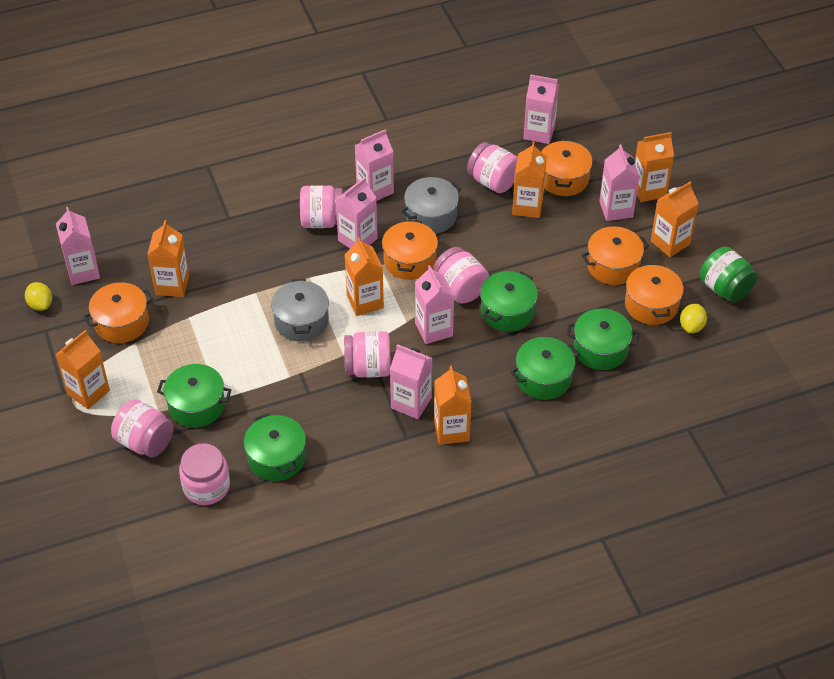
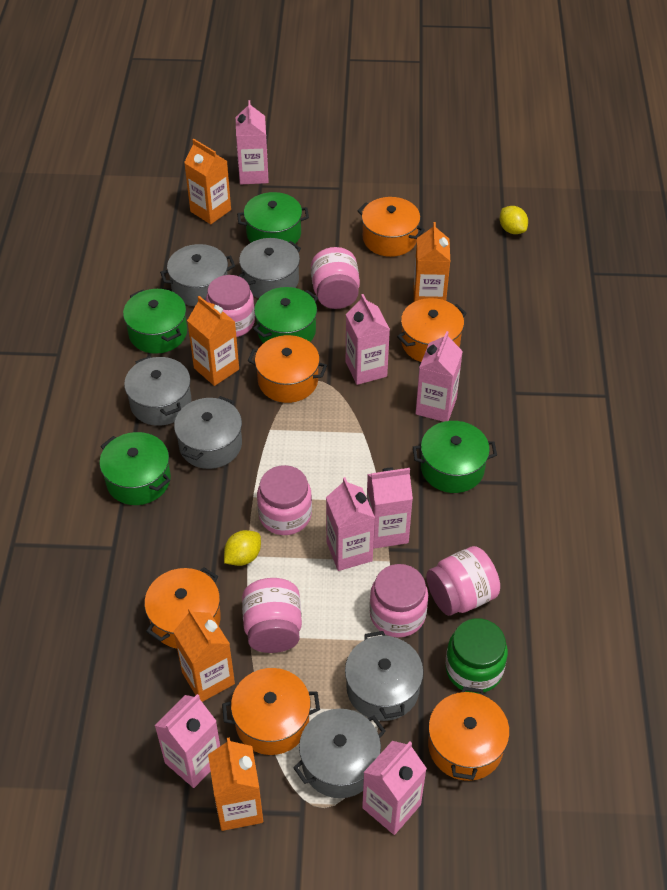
grey pot: 2 -> 6
orange carton: 7 -> 5
orange pot: 5 -> 6

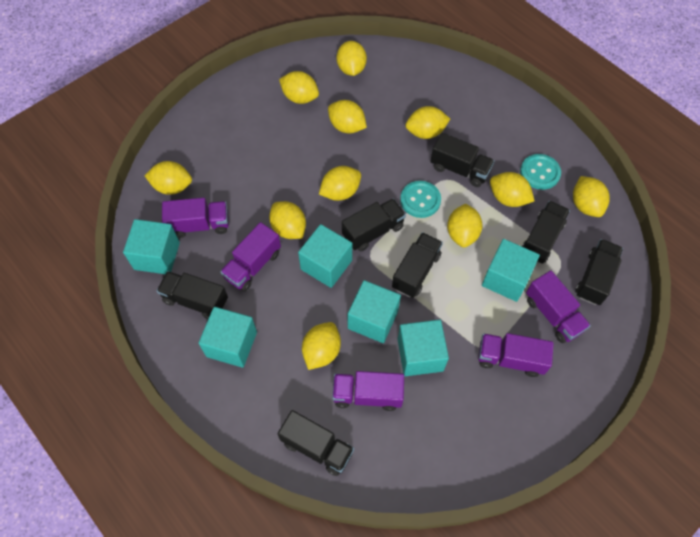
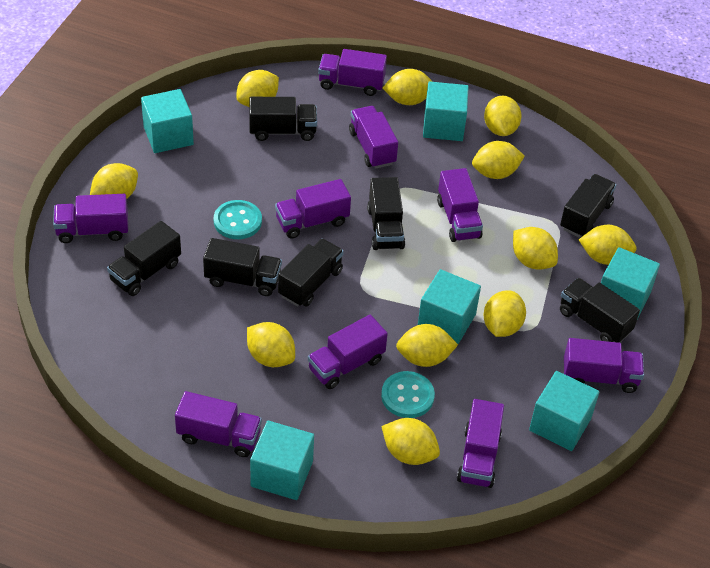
purple truck: 5 -> 9

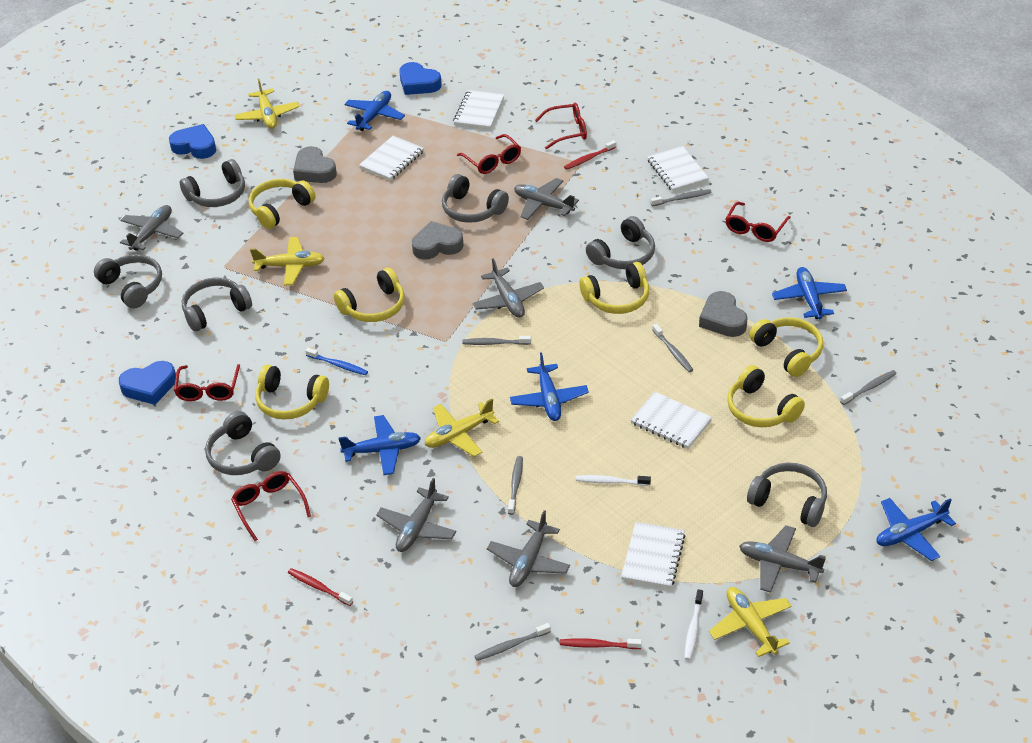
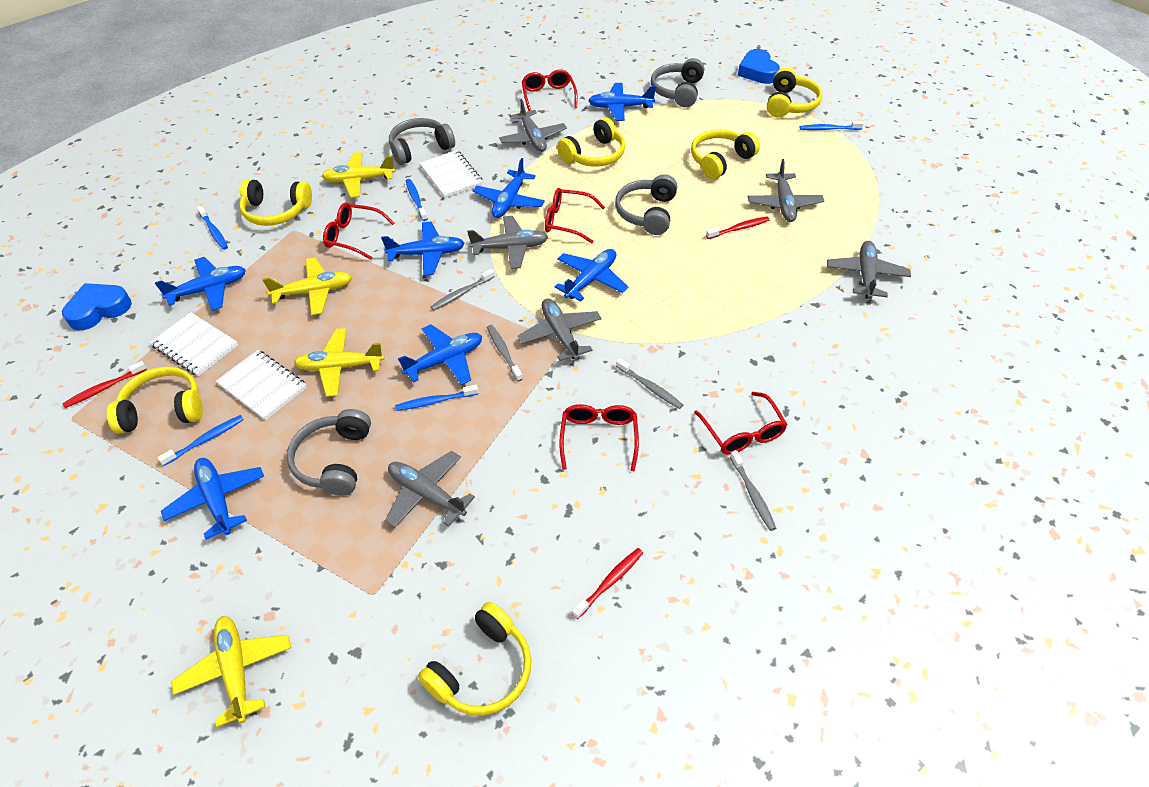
blue heart: 3 -> 2
blue plane: 5 -> 7
blue toothbrush: 1 -> 5
grey headphones: 7 -> 4
grey heart: 3 -> 0
grey toothbrush: 6 -> 4
white notebook: 5 -> 3
white toothbrush: 2 -> 0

▶ [Directive] Print the listing exactly. No pictures belong in the copy.

▶ [Your solution]
grey pot: 2 -> 6
orange carton: 7 -> 5
orange pot: 5 -> 6

purple truck: 5 -> 9

blue heart: 3 -> 2
blue plane: 5 -> 7
blue toothbrush: 1 -> 5
grey headphones: 7 -> 4
grey heart: 3 -> 0
grey toothbrush: 6 -> 4
white notebook: 5 -> 3
white toothbrush: 2 -> 0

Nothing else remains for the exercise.